EXERCISE DATA
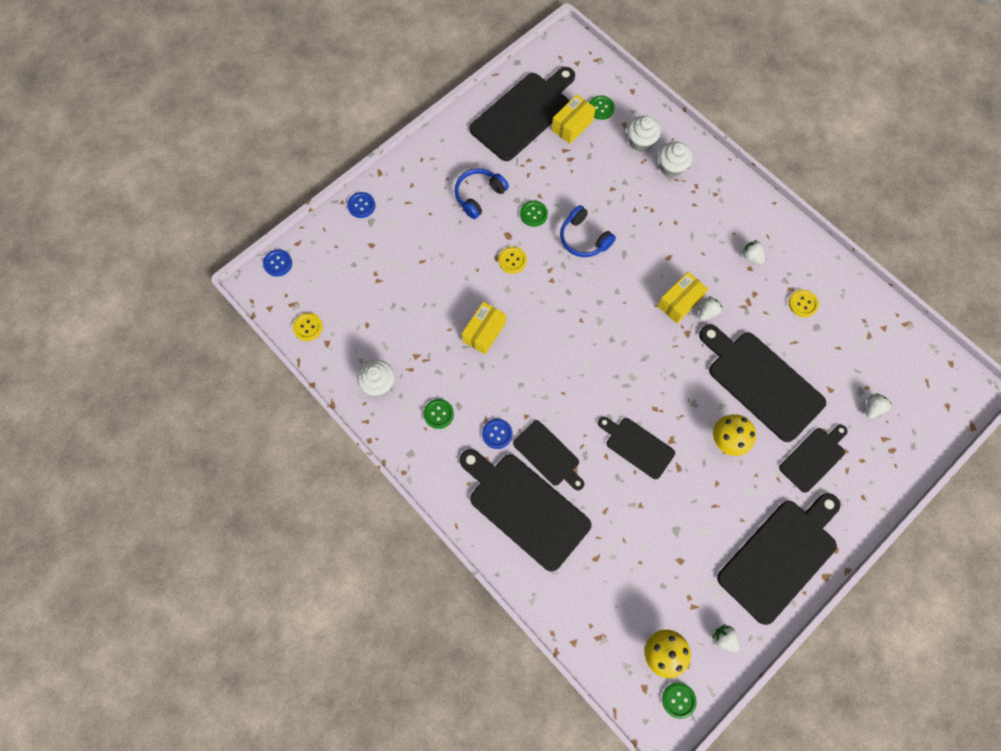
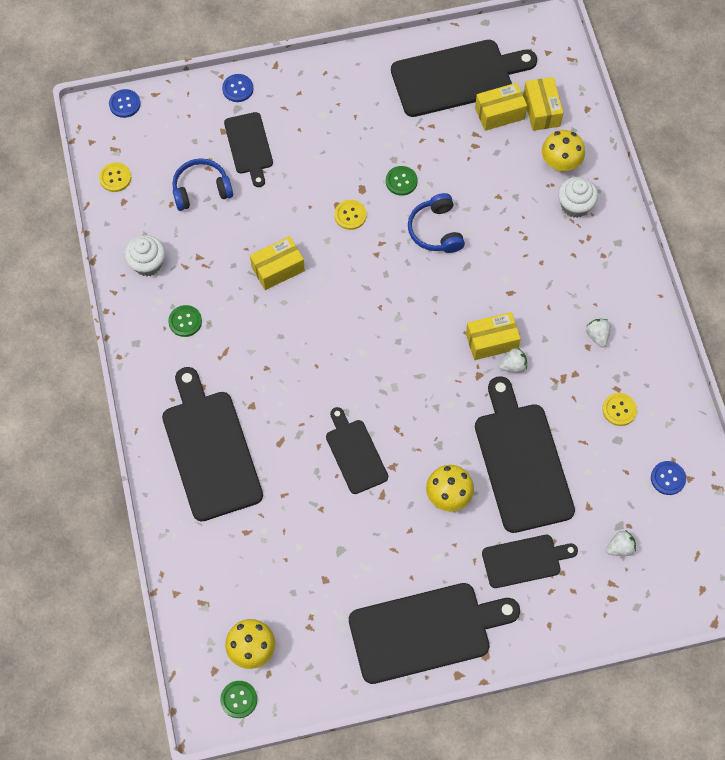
camera: 30 degrees right, 5 degrees down
(479, 196) = (358, 136): blue headphones -> blue headphones (201, 190)
(497, 434) = (228, 369): blue button -> blue button (668, 478)
(548, 455) = (263, 415): black cutting board -> black cutting board (249, 146)
(601, 108) = (541, 110): green button -> yellow box
(640, 141) = (560, 164): white cupcake -> yellow mushroom
(724, 638) = (319, 671): white strawberry -> none

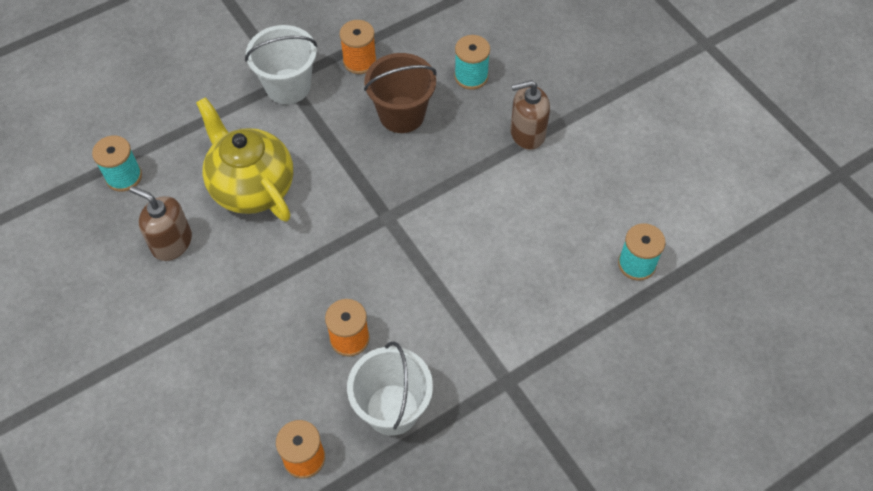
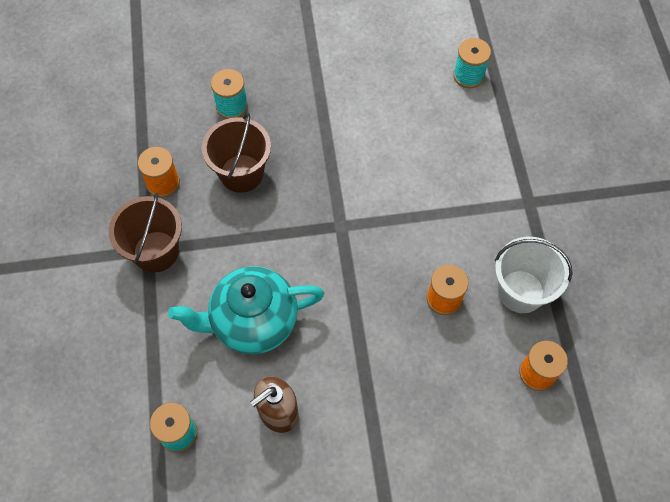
camera: 65 degrees left, 5 degrees up
(252, 187) = (253, 322): yellow teapot -> turquoise teapot
(288, 86) = (156, 251): white bucket -> brown bucket
(527, 133) = (313, 92): brown soap dispenser -> none

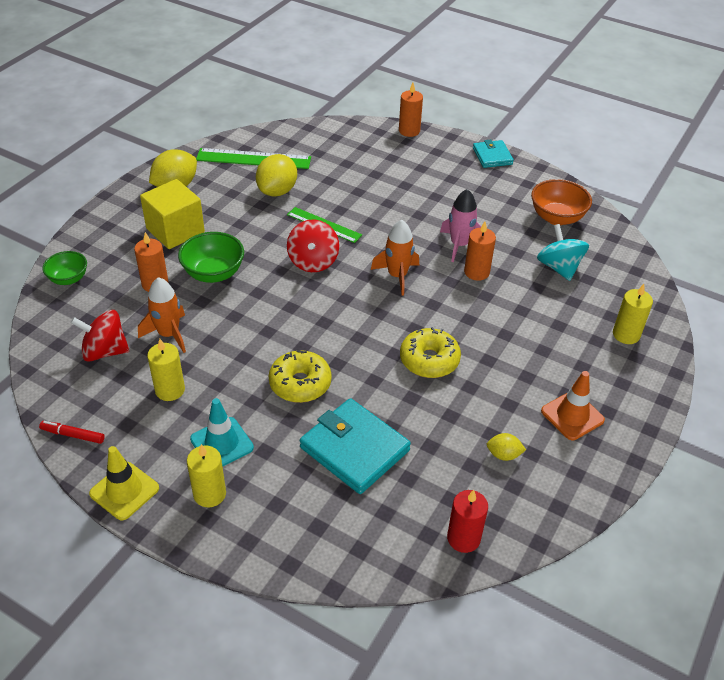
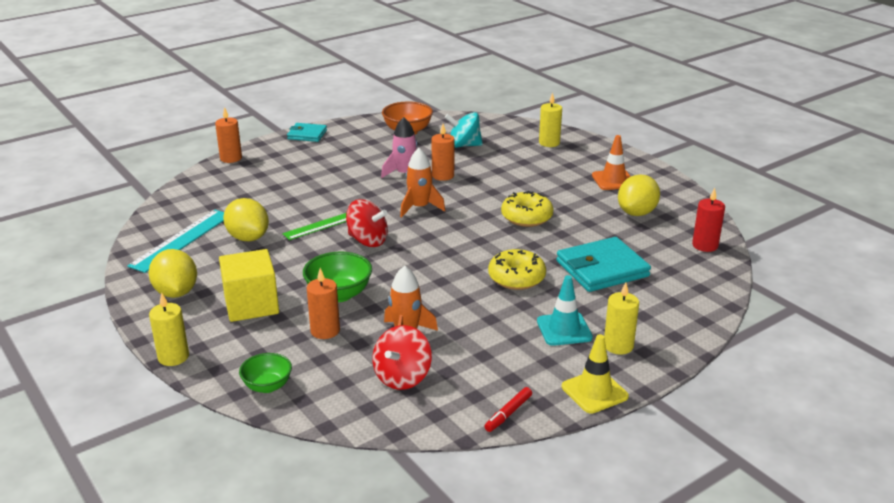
camera: 65 degrees left, 15 degrees down
(170, 390) = (482, 346): yellow candle -> yellow candle (173, 357)
(253, 159) = (182, 240): green ruler -> turquoise ruler
(503, 455) = (637, 213): yellow lemon -> yellow lemon, size x1.92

HOW TO COMPLETE THIS TASK
Among the lines above, count those containing "brown" and give only that count.

OUTPUT FOR THIS TASK
2